▶ _YOUR INSTRUCTIONS_: Print verbatim the lines of the entries from the one containing "C5: none -> 6.8nF (NET2, NET7)" to the last, inclusive, and no others.

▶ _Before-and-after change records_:
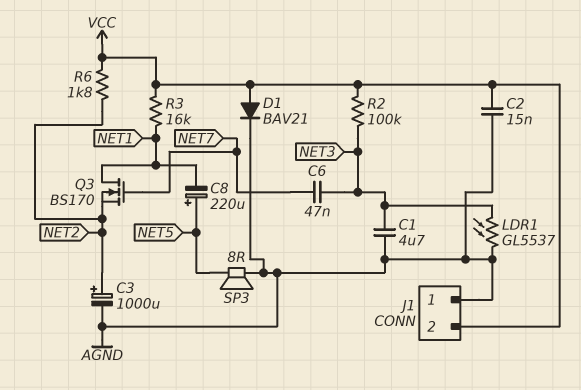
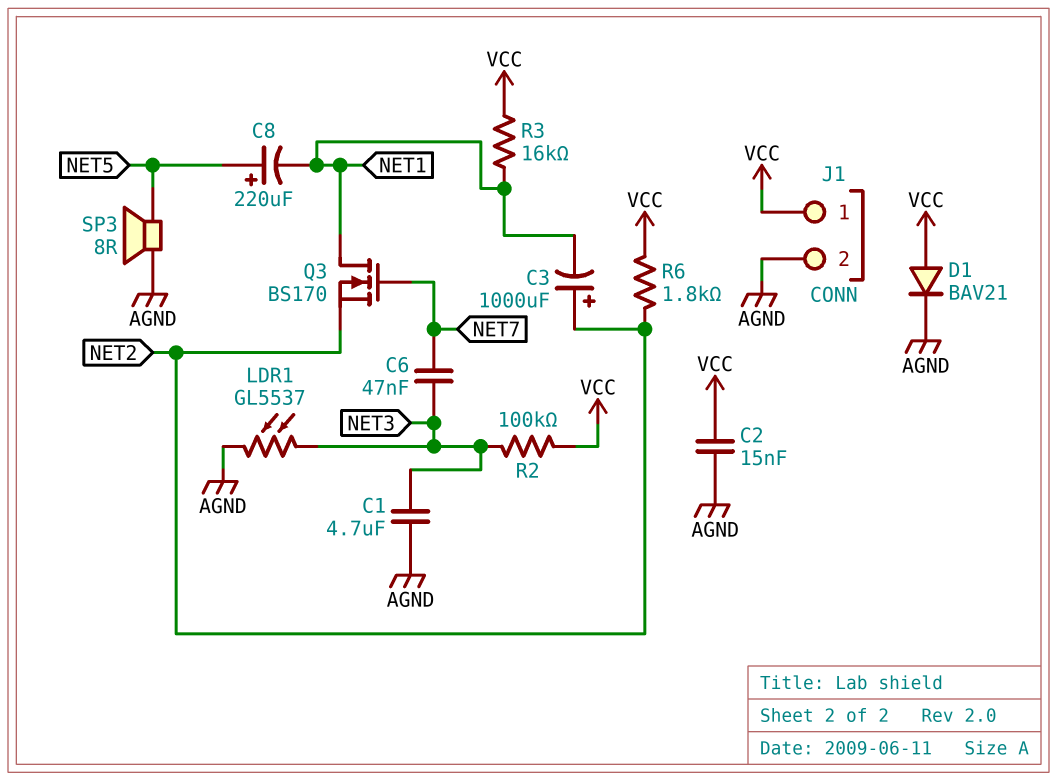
C3: 1000uF (plus NET2, minus AGND) -> 1000uF (plus NET2, minus NET1)
J1 pin 1: AGND -> VCC
J1 pin 2: VCC -> AGND

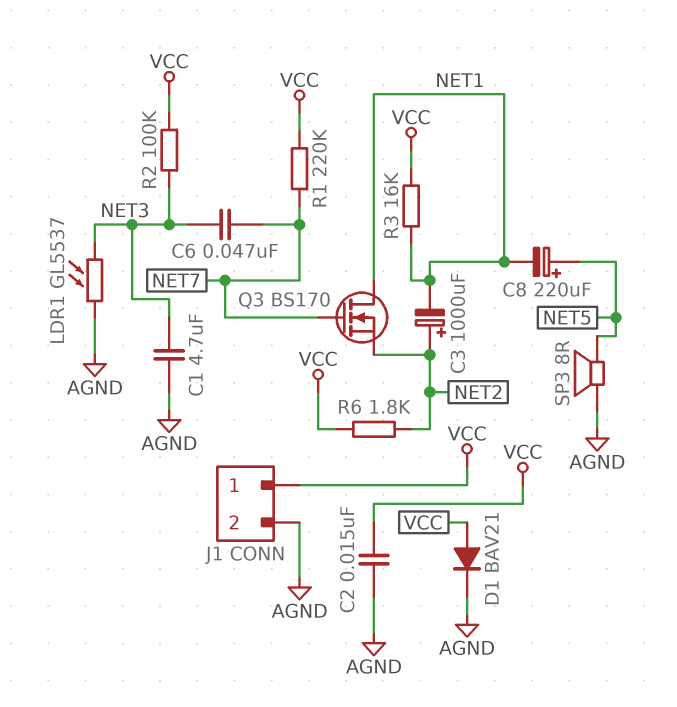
R1: none -> 220k (NET7, VCC)

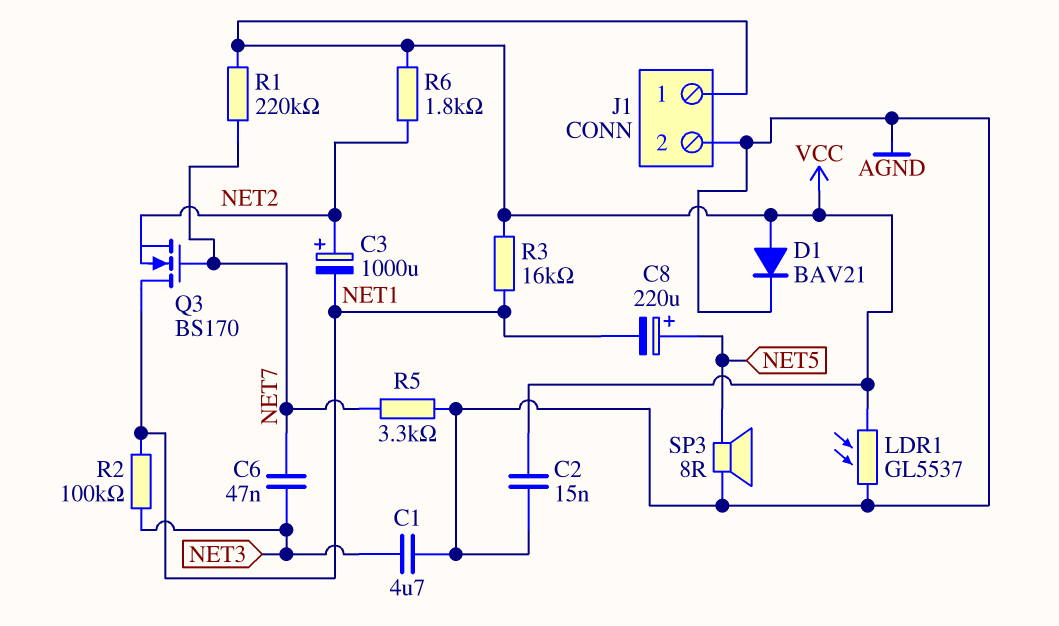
LDR1: GL5537 (AGND, NET3) -> GL5537 (AGND, VCC)
R2: 100k (NET3, VCC) -> 100k (NET1, NET3)
R5: none -> 3.3k (AGND, NET7)

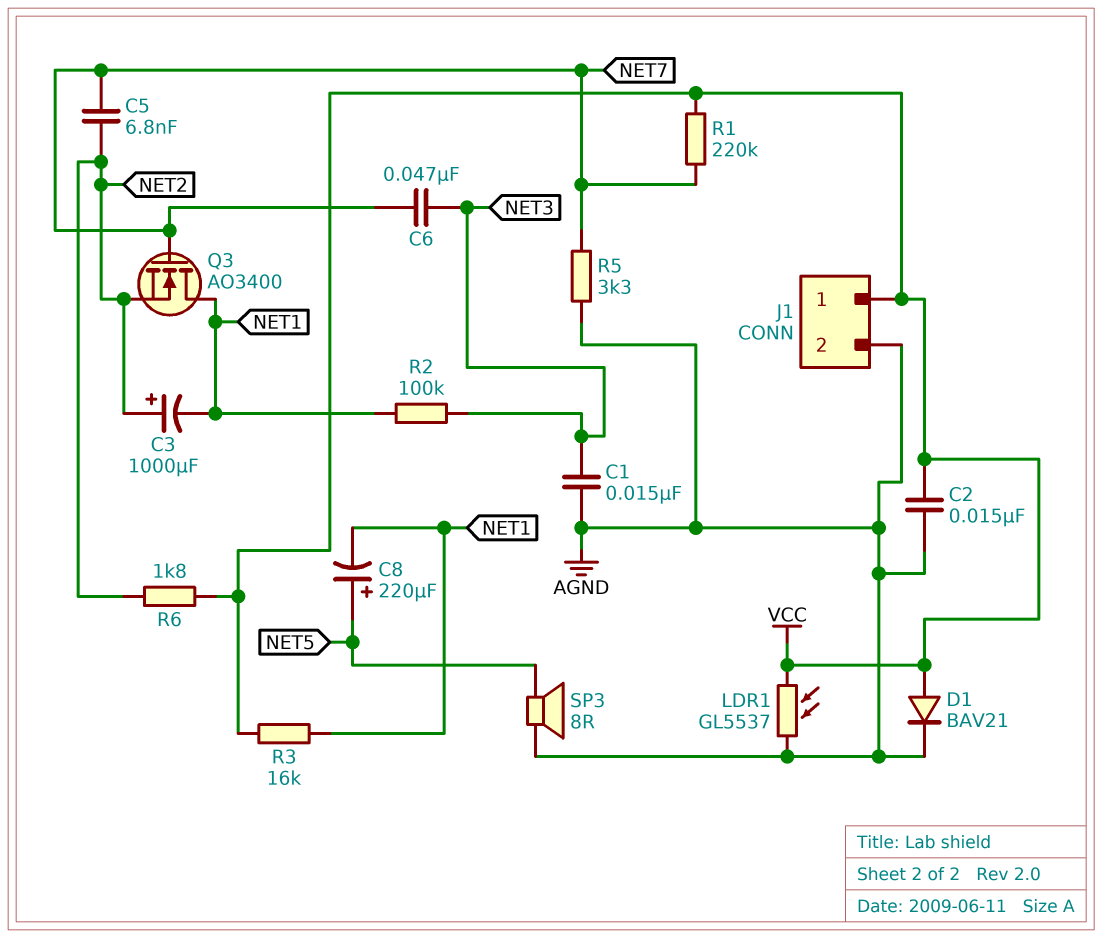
C1: 4.7uF (AGND, NET3) -> 15nF (AGND, NET3)
C5: none -> 6.8nF (NET2, NET7)
Q3: NMOS BS170 (G NET7, D NET1, S NET2) -> NMOS AO3400 (G NET7, D NET1, S NET2)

▶ _RESPONSE_:
C5: none -> 6.8nF (NET2, NET7)
Q3: NMOS BS170 (G NET7, D NET1, S NET2) -> NMOS AO3400 (G NET7, D NET1, S NET2)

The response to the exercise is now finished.